§ What the task requires: Among the entries, which lines carry the string "robot"? Copy every one.

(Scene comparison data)
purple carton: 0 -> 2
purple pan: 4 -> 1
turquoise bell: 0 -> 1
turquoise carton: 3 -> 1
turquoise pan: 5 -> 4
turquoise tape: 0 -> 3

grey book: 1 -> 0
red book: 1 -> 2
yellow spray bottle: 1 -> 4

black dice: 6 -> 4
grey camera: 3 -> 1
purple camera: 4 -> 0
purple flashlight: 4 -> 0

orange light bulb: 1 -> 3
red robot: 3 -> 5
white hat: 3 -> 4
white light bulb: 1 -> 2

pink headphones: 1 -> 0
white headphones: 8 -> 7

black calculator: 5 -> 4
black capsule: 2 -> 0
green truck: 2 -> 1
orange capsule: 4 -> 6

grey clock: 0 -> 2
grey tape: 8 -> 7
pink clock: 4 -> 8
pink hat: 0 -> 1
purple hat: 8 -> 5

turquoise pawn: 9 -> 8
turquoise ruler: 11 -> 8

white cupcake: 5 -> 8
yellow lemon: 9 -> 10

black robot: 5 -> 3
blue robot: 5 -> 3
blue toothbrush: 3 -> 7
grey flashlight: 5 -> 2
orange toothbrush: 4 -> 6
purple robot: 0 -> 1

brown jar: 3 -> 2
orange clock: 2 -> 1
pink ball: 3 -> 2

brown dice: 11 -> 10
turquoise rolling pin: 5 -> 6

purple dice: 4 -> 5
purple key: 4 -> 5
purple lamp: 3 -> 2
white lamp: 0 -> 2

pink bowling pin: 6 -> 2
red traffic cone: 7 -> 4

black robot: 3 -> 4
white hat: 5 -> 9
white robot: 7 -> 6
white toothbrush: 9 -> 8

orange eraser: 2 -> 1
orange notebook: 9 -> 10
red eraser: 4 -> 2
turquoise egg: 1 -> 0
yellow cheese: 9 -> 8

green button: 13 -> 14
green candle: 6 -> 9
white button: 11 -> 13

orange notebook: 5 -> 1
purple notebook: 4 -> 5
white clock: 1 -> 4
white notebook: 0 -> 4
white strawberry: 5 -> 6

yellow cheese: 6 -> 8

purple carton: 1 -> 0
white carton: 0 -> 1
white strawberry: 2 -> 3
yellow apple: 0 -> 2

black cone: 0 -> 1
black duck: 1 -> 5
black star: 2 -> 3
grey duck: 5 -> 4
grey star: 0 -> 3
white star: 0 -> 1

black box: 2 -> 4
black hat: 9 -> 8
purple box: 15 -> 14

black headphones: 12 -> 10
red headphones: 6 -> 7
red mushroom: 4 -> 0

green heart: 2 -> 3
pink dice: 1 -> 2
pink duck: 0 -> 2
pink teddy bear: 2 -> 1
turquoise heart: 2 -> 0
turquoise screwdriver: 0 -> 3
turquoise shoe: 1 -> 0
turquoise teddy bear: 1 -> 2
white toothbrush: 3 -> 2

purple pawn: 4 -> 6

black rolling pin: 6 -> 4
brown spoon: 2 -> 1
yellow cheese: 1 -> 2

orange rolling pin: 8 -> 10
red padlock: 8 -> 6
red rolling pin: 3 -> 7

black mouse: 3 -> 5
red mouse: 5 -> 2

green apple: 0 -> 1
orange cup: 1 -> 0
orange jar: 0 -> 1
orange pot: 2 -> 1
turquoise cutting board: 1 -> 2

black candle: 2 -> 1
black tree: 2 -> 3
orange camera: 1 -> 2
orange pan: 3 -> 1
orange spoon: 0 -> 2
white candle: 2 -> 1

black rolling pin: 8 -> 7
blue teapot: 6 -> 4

§ Exercise output:
red robot: 3 -> 5
black robot: 5 -> 3
blue robot: 5 -> 3
purple robot: 0 -> 1
black robot: 3 -> 4
white robot: 7 -> 6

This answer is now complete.